**Your goal:**
Copy exactly, and only, the lines from the line containing "camera: 90 degrees right, 15 degrees down" through the last line of the records below, both included.

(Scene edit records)
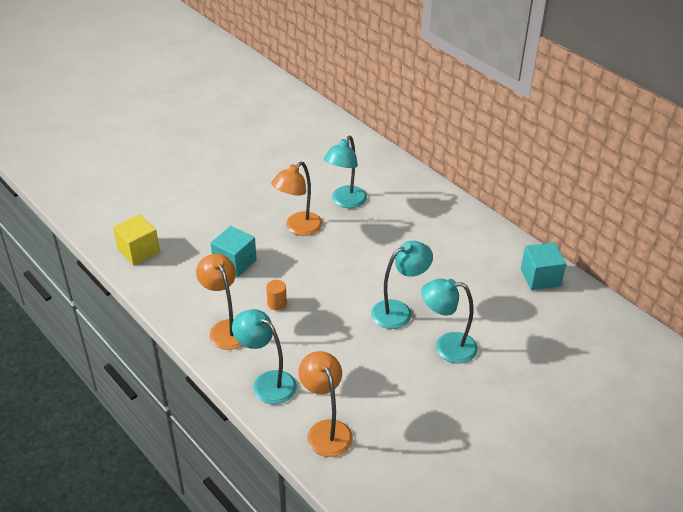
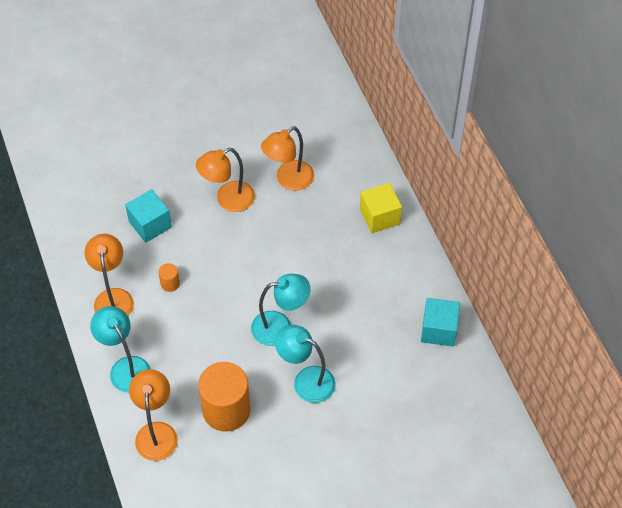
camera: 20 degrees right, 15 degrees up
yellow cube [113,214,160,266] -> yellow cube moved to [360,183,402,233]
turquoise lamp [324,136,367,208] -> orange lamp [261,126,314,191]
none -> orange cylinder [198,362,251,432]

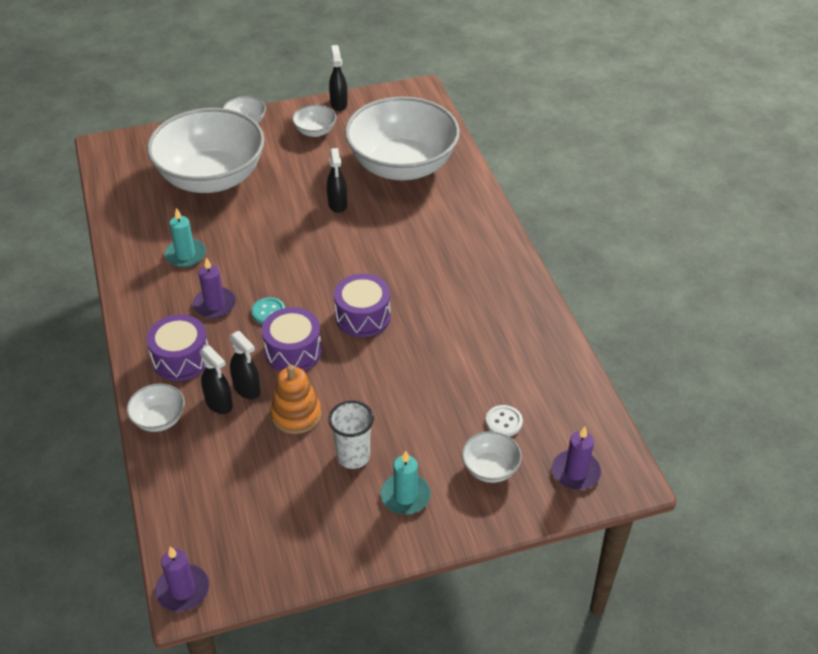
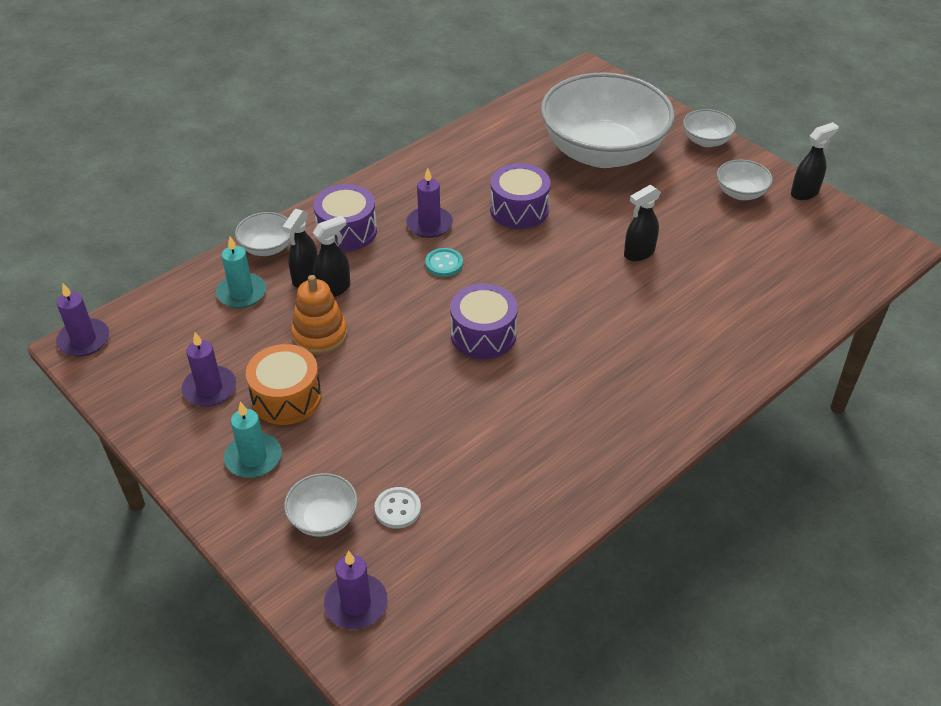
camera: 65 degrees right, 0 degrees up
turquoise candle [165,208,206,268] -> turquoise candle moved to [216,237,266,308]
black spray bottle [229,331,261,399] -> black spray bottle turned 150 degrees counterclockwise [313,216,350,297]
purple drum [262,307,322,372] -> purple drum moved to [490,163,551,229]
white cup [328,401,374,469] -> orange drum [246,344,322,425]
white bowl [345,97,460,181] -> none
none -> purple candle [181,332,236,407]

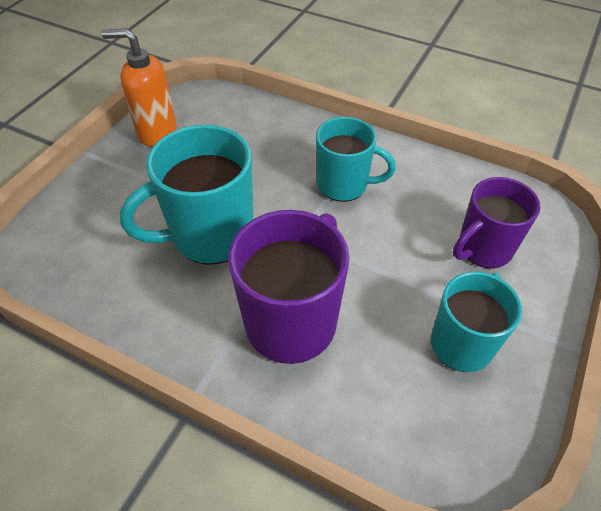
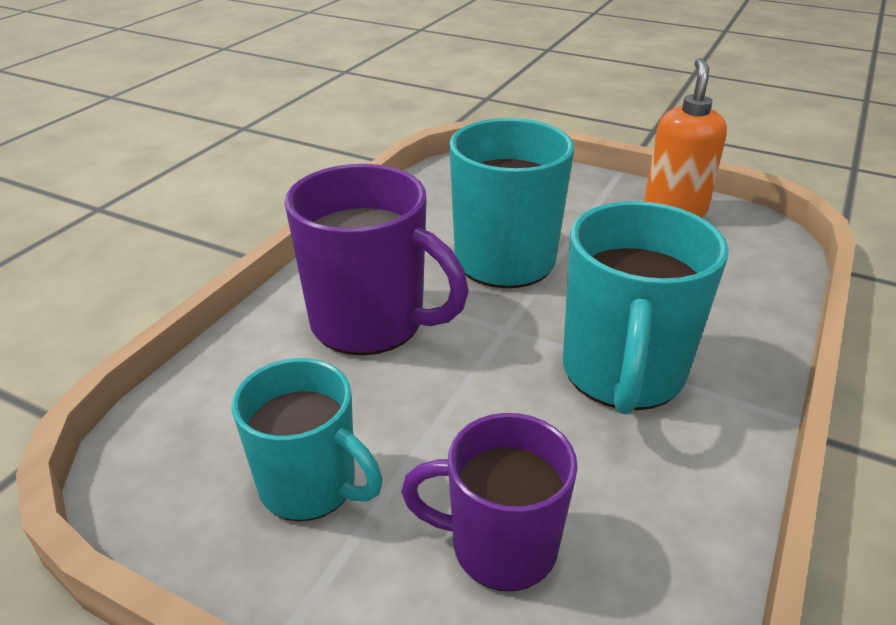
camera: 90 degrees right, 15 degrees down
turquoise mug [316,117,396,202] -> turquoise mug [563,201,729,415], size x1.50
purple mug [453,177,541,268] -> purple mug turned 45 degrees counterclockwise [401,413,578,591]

**Answer area:**
camera: 90 degrees right, 15 degrees down
turquoise mug [316,117,396,202] -> turquoise mug [563,201,729,415], size x1.50
purple mug [453,177,541,268] -> purple mug turned 45 degrees counterclockwise [401,413,578,591]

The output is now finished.